Instructions for the task — With the pictures omitted, repeat exactly the lines below starting with the line that has "[(85,176),(67,160),(55,176),(74,191),(85,176)]" and going on through the line that has "[(200,174),(180,174),(180,199),(200,199),(200,174)]".

Supplied material —
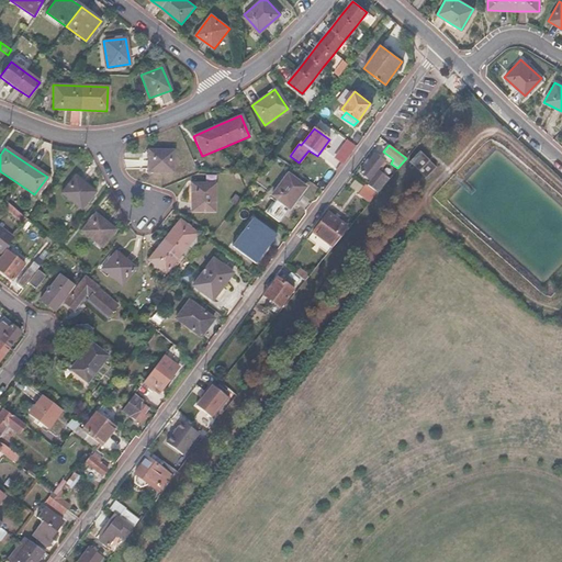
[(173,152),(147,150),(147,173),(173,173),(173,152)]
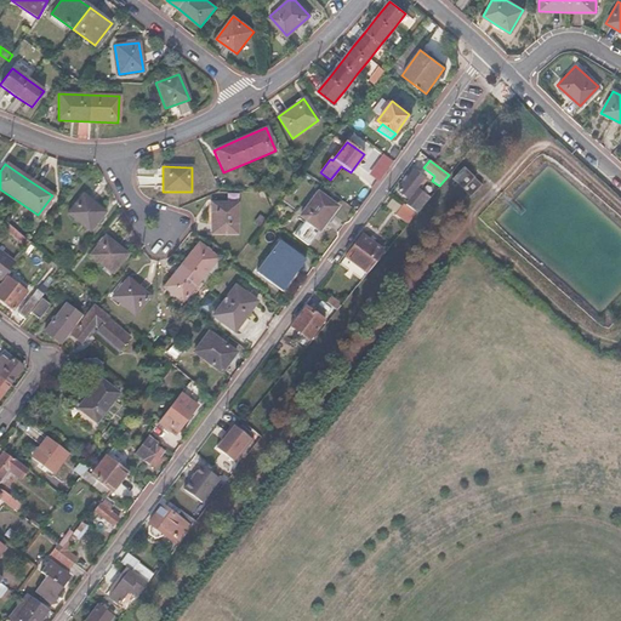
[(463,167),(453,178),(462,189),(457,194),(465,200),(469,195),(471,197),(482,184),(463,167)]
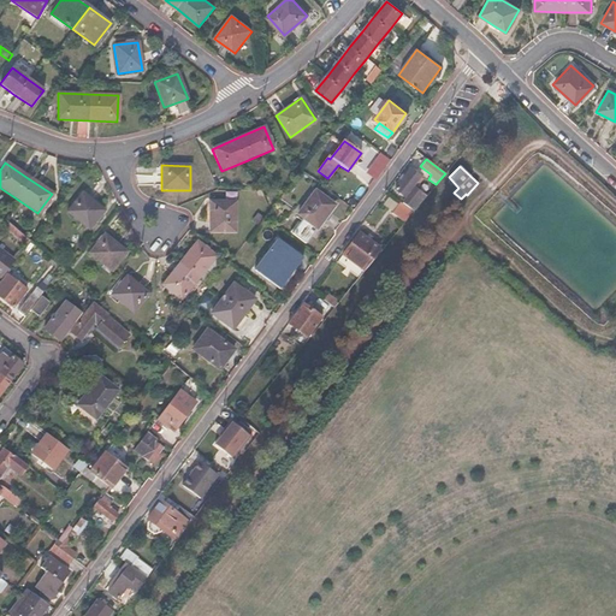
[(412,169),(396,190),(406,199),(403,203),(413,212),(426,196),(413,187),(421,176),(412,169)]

==

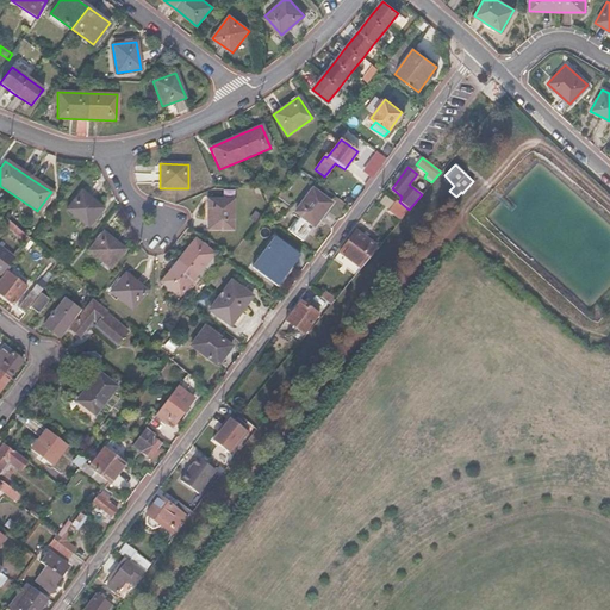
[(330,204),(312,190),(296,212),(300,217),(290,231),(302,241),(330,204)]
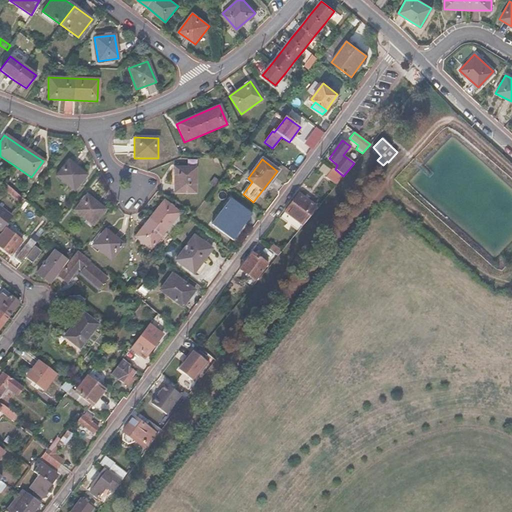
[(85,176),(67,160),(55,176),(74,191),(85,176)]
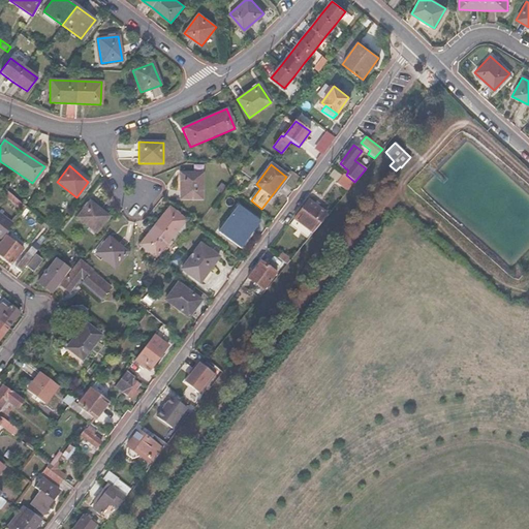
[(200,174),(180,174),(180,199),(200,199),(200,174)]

Solved exercise —
[(85,176),(67,160),(55,176),(74,191),(85,176)]
[(200,174),(180,174),(180,199),(200,199),(200,174)]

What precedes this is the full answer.